### [Exercise objective]
Count the lines containing "VBUS" in the entries underneath, and state that count without anything else.

### [Data extract]
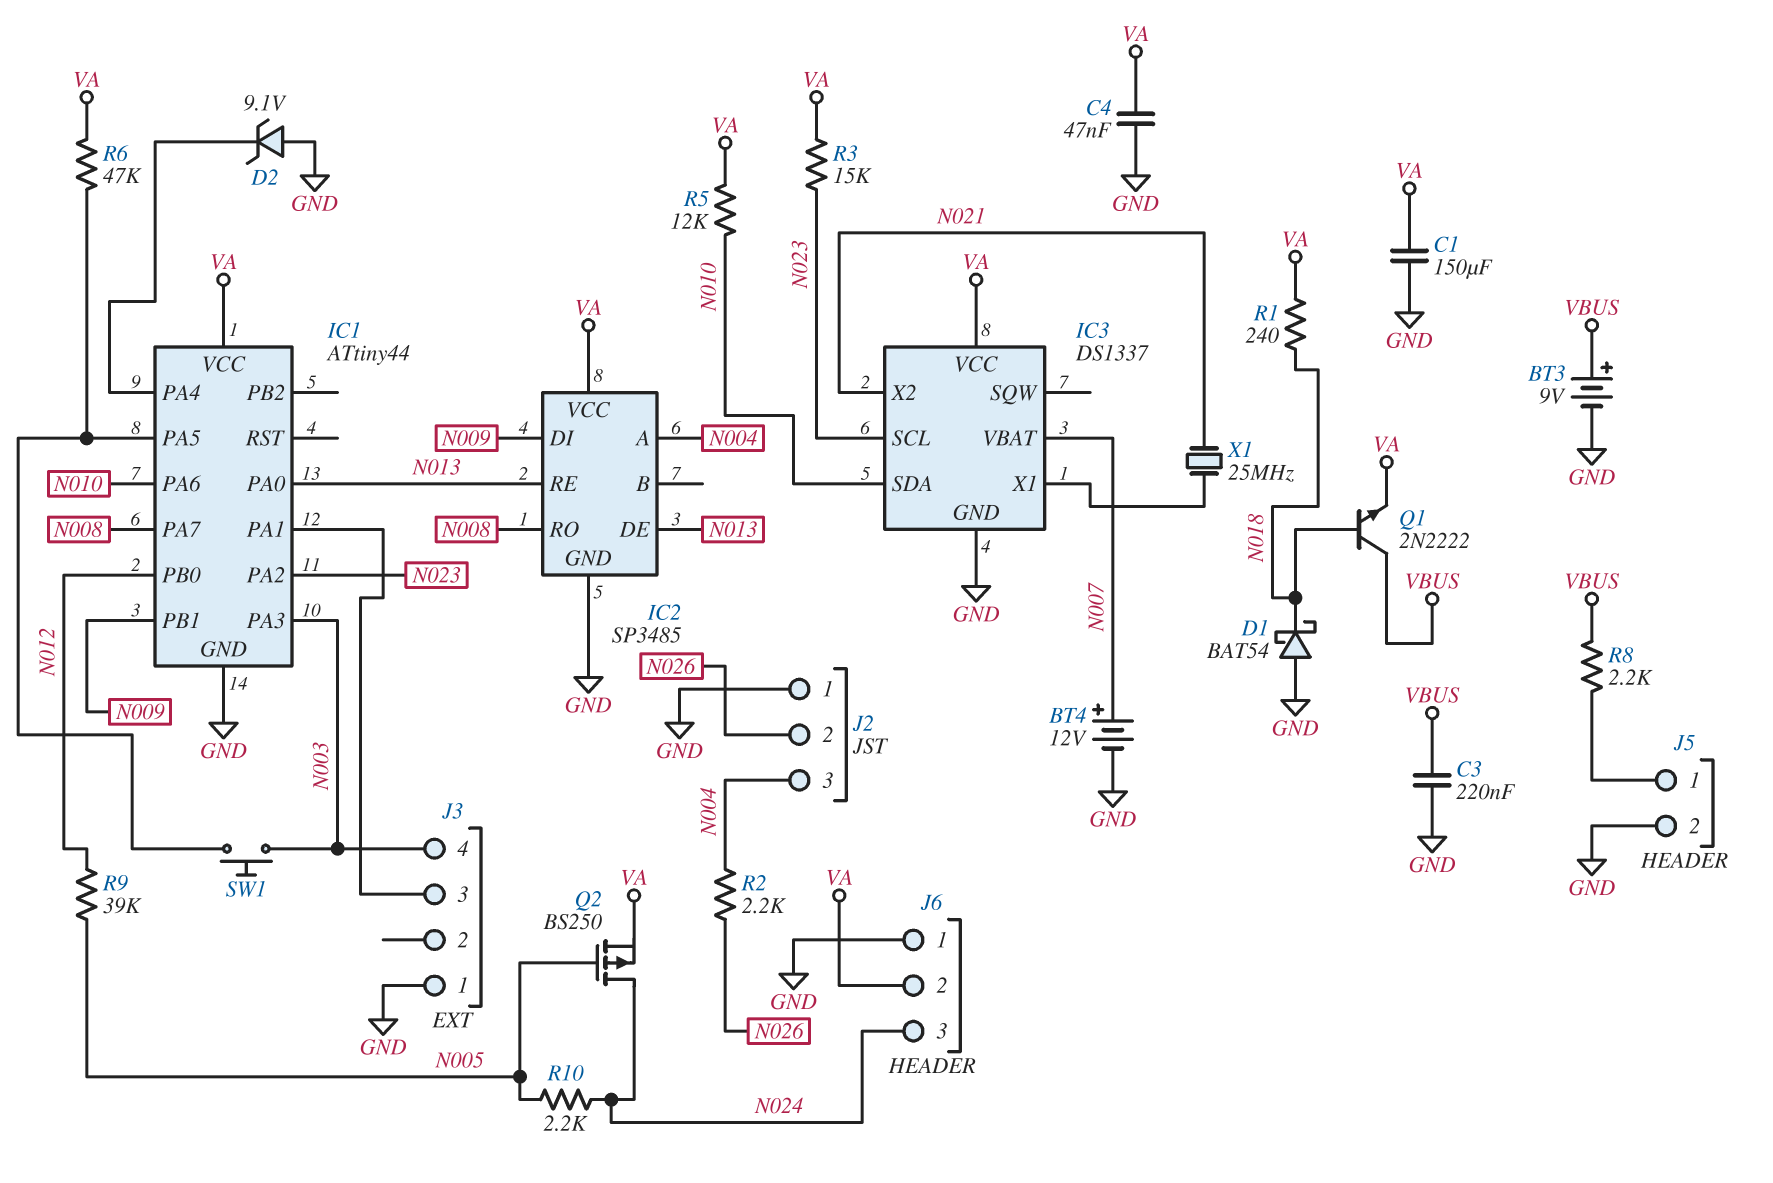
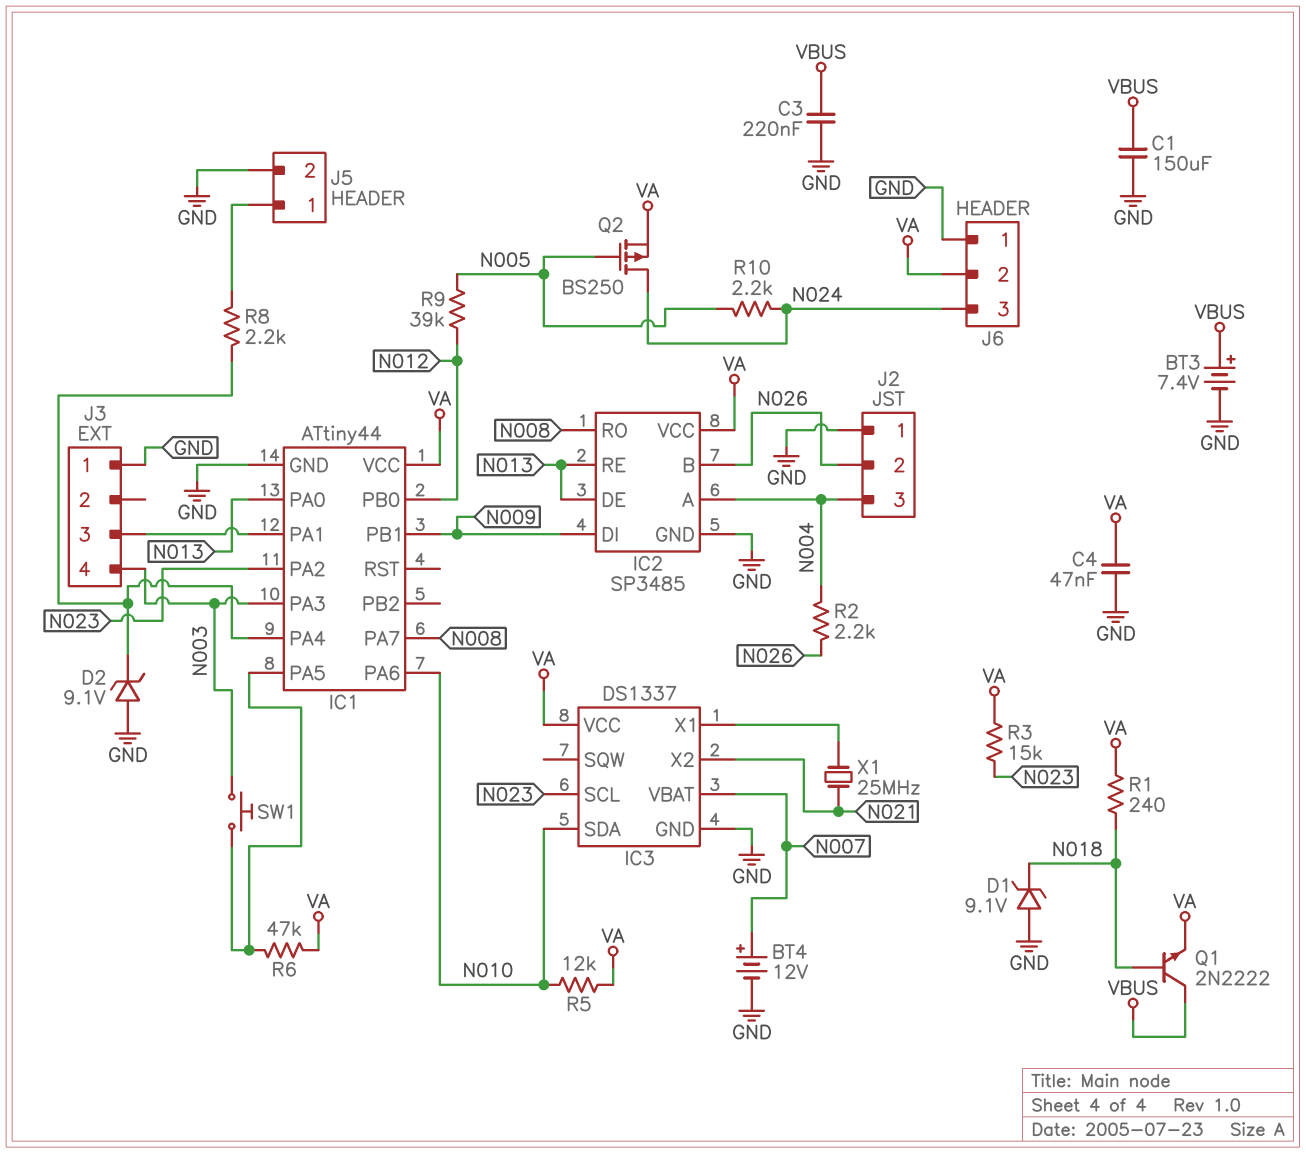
BT3: 9V (plus VBUS, minus GND) -> 7.4V (plus VBUS, minus GND)
C1: 150uF (GND, VA) -> 150uF (GND, VBUS)
D1: schottky BAT54 (A GND, K N018) -> zener 9.1V (A GND, K N018)
IC2 pin B: none -> N026
R8: 2.2k (J5/1, VBUS) -> 2.2k (IC1/PA4, J5/1)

### [Task output]
3